►
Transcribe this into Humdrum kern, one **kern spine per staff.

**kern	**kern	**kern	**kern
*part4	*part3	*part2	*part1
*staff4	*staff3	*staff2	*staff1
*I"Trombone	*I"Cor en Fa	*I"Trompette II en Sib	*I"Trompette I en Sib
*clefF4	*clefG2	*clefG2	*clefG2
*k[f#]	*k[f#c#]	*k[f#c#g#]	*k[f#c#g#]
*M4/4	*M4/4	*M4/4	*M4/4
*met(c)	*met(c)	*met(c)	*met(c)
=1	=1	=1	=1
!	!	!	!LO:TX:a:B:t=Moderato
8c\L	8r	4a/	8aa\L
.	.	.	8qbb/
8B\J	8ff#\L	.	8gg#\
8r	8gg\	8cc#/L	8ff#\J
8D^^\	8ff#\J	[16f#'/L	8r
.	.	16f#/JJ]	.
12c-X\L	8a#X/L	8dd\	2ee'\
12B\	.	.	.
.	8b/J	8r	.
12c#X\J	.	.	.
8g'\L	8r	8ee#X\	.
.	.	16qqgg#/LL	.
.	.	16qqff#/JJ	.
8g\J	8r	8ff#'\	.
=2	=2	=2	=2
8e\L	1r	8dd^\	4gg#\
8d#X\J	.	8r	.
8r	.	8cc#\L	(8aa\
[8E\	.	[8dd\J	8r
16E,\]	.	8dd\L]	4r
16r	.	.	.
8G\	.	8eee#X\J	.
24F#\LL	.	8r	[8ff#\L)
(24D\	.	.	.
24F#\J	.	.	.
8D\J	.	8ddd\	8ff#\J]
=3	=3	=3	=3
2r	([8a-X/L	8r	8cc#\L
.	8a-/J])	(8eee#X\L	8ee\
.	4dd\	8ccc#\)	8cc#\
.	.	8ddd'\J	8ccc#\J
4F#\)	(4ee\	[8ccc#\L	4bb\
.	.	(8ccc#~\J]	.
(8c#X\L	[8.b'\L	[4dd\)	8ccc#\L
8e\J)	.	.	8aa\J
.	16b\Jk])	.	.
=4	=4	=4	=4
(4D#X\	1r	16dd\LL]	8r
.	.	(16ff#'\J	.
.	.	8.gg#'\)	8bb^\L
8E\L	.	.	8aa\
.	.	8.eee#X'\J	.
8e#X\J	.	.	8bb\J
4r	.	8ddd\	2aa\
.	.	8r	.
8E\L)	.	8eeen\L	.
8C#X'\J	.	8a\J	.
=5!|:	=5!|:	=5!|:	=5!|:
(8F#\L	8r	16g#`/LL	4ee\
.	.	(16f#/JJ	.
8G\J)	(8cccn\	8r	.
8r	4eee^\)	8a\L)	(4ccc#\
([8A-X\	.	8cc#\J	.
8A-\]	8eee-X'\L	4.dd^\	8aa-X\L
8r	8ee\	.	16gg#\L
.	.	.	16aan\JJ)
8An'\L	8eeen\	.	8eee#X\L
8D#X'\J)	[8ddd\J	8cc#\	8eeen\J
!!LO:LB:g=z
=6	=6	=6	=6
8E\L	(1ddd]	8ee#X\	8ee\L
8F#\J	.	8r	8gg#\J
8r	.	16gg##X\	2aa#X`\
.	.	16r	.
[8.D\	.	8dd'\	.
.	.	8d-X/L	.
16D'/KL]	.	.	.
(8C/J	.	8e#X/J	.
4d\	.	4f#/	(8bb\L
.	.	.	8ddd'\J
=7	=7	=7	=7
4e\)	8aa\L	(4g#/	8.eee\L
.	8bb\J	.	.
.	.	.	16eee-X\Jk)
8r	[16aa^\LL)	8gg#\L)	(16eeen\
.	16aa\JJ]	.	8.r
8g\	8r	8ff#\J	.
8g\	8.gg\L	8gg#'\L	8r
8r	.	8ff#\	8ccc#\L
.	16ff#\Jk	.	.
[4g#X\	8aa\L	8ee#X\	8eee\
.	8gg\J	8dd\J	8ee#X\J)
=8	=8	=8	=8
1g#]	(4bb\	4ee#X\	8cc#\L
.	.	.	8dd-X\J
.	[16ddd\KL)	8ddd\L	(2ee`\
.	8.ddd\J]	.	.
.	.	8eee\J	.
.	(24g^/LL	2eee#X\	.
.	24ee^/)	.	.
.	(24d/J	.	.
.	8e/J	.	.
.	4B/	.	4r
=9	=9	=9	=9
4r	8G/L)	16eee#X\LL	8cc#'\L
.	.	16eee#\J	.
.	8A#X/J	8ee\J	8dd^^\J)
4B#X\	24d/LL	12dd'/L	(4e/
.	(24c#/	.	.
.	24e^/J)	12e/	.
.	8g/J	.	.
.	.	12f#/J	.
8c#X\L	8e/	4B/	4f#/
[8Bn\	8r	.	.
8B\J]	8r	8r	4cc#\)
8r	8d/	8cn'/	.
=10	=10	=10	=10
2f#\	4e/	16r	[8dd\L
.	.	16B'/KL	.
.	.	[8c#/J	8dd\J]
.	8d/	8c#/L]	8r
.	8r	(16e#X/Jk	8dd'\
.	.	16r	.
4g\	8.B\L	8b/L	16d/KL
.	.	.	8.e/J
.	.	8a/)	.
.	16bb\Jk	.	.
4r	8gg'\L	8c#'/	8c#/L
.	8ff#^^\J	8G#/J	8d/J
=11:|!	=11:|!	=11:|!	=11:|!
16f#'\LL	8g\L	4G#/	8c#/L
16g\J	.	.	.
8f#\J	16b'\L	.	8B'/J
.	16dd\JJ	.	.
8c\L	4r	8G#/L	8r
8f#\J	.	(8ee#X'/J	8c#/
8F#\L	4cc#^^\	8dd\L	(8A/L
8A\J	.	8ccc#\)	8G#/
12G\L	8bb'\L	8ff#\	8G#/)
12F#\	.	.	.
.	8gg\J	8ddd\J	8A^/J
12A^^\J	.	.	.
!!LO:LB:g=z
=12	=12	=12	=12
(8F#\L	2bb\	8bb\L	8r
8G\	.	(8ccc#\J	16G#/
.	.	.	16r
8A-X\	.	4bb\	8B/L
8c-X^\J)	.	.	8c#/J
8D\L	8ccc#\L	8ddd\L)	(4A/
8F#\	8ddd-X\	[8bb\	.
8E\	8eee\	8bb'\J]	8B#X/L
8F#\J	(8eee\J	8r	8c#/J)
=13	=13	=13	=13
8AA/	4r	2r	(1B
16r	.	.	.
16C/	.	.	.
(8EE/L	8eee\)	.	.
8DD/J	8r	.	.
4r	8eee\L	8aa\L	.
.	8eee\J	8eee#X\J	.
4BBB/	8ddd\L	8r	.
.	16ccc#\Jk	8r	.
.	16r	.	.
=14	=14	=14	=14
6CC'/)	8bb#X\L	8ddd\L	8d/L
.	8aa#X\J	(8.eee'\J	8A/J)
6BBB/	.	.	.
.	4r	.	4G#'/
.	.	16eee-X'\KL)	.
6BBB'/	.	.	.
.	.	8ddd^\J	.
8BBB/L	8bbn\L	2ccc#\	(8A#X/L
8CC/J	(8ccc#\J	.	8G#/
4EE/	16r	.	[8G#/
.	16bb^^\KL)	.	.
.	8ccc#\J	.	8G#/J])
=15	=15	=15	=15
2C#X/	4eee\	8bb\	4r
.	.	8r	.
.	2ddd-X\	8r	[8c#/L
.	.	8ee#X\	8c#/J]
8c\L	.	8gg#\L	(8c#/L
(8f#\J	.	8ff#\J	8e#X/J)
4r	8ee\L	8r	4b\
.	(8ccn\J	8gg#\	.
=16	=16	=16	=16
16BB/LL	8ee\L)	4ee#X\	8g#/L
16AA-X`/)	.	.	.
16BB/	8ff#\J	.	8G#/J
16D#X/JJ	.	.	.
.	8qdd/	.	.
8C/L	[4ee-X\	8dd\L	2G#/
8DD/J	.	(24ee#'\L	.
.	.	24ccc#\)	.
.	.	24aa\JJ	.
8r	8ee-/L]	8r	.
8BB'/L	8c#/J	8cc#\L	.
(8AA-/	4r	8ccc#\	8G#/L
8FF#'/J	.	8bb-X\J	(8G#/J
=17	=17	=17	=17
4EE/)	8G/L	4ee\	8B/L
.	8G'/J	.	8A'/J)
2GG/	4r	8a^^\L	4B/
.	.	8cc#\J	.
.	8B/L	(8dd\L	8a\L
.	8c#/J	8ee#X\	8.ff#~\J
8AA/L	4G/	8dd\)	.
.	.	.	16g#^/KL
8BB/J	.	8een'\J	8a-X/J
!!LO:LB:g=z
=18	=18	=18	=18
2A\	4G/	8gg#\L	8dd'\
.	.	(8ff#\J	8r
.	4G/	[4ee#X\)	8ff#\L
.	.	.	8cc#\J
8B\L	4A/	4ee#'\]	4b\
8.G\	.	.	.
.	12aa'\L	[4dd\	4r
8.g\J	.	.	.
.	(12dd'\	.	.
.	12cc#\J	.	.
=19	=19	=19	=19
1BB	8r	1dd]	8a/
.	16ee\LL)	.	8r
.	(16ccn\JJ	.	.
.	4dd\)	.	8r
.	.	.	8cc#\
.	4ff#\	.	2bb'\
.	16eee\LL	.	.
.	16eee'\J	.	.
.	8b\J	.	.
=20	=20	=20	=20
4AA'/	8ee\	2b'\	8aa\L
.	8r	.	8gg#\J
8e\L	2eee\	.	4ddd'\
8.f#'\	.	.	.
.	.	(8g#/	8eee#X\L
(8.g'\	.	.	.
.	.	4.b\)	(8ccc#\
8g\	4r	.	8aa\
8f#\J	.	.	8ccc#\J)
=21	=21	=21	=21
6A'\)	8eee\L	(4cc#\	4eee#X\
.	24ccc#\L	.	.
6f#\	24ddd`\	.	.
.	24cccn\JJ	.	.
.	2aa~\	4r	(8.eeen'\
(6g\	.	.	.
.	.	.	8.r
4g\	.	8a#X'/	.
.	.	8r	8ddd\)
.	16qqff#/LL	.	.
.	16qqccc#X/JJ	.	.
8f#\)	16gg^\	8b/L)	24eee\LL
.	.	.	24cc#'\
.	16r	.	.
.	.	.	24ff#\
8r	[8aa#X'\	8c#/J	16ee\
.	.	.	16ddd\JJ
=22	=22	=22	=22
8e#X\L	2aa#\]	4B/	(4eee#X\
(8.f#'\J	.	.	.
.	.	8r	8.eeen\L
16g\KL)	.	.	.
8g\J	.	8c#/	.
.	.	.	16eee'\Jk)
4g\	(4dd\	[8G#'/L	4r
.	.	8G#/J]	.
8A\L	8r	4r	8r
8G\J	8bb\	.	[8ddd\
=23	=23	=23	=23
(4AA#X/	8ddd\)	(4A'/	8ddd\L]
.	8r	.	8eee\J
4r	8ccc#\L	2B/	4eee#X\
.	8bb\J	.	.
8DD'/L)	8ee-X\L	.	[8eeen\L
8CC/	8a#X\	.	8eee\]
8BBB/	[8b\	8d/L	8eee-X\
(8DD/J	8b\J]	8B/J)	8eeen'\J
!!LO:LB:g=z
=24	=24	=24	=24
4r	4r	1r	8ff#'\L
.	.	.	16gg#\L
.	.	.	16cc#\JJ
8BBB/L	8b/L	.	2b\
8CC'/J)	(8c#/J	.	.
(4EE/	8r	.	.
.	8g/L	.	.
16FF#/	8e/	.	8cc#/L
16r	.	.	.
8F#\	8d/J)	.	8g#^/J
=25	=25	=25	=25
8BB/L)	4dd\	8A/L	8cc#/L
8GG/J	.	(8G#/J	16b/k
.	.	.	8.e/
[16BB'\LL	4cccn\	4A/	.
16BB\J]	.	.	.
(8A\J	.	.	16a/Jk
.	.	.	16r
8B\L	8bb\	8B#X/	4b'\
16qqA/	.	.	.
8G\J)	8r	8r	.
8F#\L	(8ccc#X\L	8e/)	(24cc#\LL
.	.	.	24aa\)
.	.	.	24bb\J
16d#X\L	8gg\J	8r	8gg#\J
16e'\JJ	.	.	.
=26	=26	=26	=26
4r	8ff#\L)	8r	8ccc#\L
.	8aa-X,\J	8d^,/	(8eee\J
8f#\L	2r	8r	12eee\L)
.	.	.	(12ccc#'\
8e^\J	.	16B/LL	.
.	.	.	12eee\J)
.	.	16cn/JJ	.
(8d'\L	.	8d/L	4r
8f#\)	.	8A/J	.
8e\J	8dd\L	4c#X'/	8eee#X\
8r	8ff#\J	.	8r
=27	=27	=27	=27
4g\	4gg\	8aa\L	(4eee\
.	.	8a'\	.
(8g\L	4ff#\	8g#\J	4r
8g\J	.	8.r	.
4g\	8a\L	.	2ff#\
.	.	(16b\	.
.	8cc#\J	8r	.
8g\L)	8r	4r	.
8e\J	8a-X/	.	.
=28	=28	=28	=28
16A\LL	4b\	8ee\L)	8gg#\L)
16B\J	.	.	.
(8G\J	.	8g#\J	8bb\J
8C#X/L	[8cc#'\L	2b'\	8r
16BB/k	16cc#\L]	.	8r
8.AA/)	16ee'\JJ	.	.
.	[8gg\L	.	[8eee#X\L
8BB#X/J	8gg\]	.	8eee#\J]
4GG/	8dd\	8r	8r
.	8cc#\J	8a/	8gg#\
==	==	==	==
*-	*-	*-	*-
◄
How many lines of the data above contain the string "kern"? Reply with the number alone.

Output of the task: 2